Information supplied:
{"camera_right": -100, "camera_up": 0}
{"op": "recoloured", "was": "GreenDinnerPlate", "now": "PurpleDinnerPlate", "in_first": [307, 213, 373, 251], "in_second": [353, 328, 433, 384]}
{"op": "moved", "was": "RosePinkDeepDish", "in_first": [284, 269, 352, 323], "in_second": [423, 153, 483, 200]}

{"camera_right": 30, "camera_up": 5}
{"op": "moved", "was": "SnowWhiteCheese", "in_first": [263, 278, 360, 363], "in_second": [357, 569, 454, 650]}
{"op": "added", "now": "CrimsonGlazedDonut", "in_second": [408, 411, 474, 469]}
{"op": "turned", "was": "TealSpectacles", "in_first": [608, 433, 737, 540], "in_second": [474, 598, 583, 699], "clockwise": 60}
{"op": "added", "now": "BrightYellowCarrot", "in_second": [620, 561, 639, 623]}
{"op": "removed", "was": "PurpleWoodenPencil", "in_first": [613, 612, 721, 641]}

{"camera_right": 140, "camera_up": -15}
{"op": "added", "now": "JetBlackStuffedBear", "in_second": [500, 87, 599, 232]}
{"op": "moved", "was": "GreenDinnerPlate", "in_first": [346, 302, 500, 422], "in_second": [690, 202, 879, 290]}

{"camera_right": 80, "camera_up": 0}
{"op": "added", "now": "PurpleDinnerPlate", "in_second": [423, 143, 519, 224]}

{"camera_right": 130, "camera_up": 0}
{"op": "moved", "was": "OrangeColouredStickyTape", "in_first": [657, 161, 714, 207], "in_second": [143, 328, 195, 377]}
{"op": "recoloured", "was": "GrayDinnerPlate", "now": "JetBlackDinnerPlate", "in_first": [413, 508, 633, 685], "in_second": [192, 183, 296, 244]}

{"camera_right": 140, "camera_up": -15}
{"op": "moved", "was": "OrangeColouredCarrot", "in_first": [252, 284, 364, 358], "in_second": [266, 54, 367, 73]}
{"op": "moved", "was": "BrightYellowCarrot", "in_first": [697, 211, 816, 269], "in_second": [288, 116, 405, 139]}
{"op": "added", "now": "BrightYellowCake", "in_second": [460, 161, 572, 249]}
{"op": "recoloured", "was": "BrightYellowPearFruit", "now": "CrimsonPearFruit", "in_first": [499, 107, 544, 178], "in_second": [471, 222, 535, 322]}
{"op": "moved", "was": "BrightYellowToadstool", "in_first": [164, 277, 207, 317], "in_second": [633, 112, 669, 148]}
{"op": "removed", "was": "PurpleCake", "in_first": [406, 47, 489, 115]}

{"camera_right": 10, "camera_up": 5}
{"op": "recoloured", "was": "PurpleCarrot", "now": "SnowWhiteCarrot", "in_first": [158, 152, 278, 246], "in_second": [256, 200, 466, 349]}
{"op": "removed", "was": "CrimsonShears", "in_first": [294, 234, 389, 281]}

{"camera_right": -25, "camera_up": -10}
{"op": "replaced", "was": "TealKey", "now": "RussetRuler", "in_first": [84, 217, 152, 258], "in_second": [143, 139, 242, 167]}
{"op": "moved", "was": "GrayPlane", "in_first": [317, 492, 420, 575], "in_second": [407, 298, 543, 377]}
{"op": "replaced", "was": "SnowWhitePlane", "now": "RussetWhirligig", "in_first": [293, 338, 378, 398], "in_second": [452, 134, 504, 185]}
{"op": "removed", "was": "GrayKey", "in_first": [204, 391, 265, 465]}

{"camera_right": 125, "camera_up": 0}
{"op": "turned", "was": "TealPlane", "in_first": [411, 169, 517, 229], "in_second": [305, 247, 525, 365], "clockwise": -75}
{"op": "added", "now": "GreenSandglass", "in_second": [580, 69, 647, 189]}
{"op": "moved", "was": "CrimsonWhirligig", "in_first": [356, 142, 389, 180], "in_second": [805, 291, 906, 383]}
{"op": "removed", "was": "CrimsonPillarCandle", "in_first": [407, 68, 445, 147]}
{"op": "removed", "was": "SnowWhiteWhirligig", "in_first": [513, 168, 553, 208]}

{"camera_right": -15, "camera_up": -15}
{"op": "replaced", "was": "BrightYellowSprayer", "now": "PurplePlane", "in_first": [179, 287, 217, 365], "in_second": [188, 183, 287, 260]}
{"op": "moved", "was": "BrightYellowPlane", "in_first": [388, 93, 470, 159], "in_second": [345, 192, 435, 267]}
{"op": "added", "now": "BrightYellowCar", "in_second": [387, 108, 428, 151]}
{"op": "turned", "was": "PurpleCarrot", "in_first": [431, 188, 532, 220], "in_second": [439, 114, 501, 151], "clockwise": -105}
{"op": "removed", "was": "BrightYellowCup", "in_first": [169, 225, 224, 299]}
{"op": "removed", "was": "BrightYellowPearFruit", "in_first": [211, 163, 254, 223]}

Work instruction:
Search the data above and return each line in which "GreenDinnerPlate" occurs.

Reply to the exercise:
{"op": "recoloured", "was": "GreenDinnerPlate", "now": "PurpleDinnerPlate", "in_first": [307, 213, 373, 251], "in_second": [353, 328, 433, 384]}
{"op": "moved", "was": "GreenDinnerPlate", "in_first": [346, 302, 500, 422], "in_second": [690, 202, 879, 290]}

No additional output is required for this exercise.